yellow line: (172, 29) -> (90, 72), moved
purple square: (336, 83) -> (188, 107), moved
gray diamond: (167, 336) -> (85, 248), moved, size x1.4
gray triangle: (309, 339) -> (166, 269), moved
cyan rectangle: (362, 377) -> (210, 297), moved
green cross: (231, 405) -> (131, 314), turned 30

--

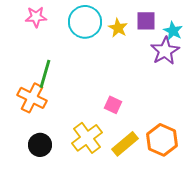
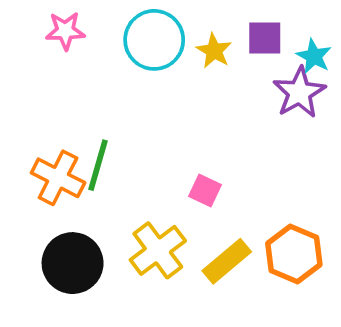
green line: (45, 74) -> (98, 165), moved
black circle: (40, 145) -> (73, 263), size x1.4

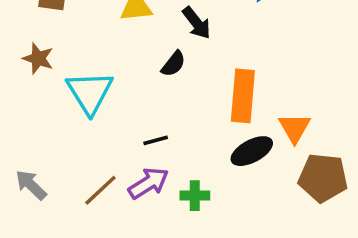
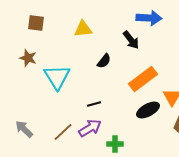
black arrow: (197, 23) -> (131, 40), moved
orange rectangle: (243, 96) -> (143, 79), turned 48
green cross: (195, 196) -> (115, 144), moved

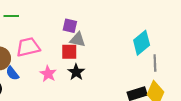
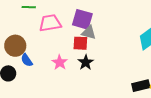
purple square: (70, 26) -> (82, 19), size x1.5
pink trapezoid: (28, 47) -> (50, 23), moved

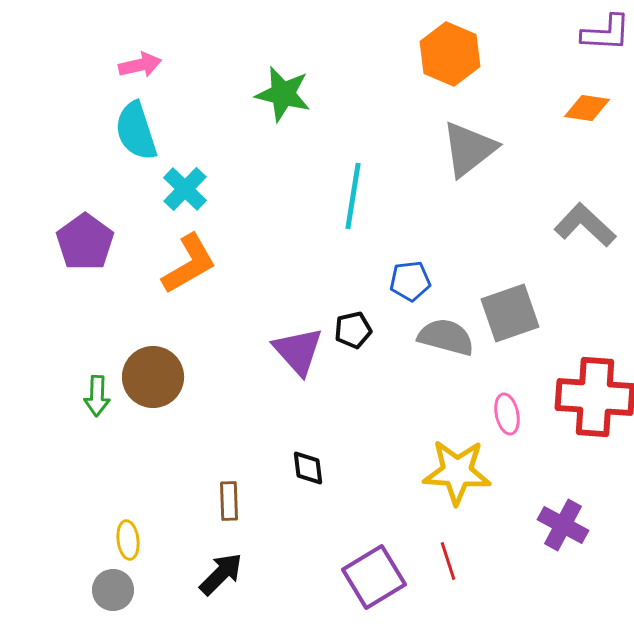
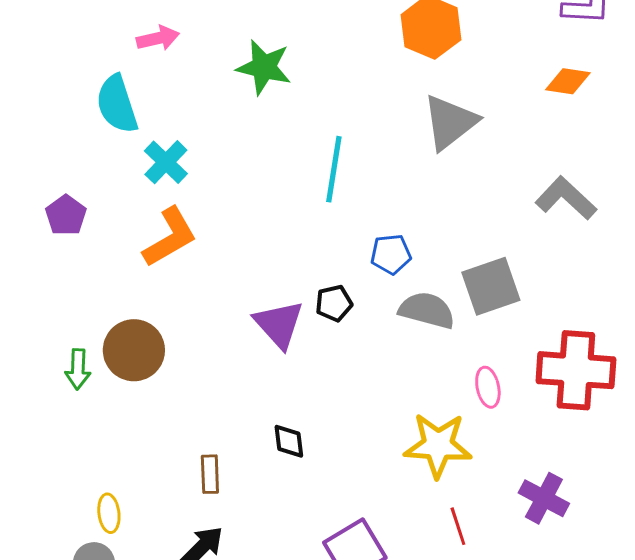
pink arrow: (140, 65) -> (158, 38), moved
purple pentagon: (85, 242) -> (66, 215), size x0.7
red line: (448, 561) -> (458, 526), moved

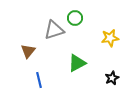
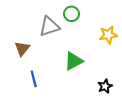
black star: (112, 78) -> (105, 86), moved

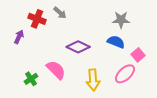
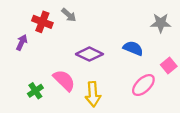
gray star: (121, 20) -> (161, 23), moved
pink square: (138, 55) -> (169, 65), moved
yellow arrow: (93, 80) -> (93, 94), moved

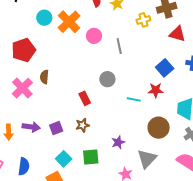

Work to complete: Exactly the lines above, from the one containing "purple square: (70, 26)" down to the one containing "yellow arrow: (93, 80) -> (93, 94), moved", are to be repeated, including both ends. Pictures are not part of the copy.

Your solution:
purple square: (70, 26) -> (82, 19), size x1.5
pink trapezoid: (28, 47) -> (50, 23), moved

pink arrow: (140, 65) -> (158, 38), moved
purple pentagon: (85, 242) -> (66, 215), size x0.7
red line: (448, 561) -> (458, 526), moved

black star: (112, 78) -> (105, 86), moved

gray star: (121, 20) -> (161, 23), moved
pink square: (138, 55) -> (169, 65), moved
yellow arrow: (93, 80) -> (93, 94), moved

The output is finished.